WHAT THE EXERCISE ASKS: Pick out each line in the data below that contains the string "pixel", and copy those lines. Case counts.
— BEGIN INFORMATION GIVEN —
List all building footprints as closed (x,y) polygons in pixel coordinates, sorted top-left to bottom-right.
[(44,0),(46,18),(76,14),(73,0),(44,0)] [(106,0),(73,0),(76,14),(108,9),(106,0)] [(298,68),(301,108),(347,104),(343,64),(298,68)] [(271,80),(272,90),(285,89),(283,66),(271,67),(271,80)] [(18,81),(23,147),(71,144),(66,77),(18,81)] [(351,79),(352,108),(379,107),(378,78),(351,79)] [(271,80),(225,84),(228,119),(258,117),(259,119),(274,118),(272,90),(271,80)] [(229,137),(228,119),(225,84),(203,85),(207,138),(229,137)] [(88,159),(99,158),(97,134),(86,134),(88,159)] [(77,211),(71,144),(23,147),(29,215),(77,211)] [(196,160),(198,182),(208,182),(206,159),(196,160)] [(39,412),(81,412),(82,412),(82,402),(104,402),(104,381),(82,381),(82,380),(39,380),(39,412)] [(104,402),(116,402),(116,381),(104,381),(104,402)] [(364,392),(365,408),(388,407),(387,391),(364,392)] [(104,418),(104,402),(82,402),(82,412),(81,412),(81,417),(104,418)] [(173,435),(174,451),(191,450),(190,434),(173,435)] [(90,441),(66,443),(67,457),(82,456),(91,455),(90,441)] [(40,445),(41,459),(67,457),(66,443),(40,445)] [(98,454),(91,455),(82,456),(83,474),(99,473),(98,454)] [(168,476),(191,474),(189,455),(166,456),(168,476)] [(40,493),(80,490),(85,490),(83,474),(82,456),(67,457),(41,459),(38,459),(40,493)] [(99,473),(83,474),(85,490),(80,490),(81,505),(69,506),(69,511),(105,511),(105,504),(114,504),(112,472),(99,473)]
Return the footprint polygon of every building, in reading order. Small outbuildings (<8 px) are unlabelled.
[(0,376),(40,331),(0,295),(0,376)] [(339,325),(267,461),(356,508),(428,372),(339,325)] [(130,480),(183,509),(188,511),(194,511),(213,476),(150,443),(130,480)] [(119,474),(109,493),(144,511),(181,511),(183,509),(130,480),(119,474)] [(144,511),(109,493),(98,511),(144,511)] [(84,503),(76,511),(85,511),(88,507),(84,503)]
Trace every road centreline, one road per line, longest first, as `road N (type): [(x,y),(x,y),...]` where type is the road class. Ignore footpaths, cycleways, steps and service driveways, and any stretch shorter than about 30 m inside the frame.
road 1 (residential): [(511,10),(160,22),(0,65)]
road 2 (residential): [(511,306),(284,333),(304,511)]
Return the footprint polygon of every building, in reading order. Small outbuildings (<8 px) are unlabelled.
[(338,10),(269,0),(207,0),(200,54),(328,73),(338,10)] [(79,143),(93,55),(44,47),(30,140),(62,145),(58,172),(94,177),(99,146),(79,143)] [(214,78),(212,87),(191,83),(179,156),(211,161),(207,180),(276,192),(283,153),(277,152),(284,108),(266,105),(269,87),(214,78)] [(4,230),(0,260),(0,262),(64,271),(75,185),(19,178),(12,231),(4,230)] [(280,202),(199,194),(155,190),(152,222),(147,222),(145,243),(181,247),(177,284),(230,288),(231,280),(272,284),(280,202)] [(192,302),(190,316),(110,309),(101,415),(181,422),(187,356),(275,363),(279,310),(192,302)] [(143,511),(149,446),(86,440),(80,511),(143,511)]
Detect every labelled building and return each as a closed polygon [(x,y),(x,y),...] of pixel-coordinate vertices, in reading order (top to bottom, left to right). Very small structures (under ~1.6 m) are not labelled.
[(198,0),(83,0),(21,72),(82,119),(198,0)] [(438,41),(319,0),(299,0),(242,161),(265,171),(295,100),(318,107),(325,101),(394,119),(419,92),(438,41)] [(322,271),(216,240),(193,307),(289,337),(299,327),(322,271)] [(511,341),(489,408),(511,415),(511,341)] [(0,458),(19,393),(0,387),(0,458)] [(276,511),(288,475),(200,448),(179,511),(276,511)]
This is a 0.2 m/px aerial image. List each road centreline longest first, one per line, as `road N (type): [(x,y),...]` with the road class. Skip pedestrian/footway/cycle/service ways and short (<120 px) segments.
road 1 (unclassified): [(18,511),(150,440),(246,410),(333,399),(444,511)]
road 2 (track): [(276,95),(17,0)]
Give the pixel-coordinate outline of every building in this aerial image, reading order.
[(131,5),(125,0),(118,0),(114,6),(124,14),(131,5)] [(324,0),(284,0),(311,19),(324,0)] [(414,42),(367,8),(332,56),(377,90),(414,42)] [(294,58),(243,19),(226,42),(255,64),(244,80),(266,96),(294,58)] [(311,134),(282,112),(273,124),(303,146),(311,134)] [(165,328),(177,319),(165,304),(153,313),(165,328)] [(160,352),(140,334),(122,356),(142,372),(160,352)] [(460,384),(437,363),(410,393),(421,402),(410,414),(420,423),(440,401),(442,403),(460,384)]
— END INFORMATION GIVEN —
SOLUTION TO THE PROBLEM:
List all building footprints as closed (x,y) polygons in pixel coordinates, sorted top-left to bottom-right.
Detect every labelled building and return each as a closed polygon [(x,y),(x,y),...] of pixel-coordinate vertices, in reading order (top to bottom, left to right). Very small structures (under ~1.6 m) are not labelled.
Give the pixel-coordinate outline of every building in this aerial image, reading order.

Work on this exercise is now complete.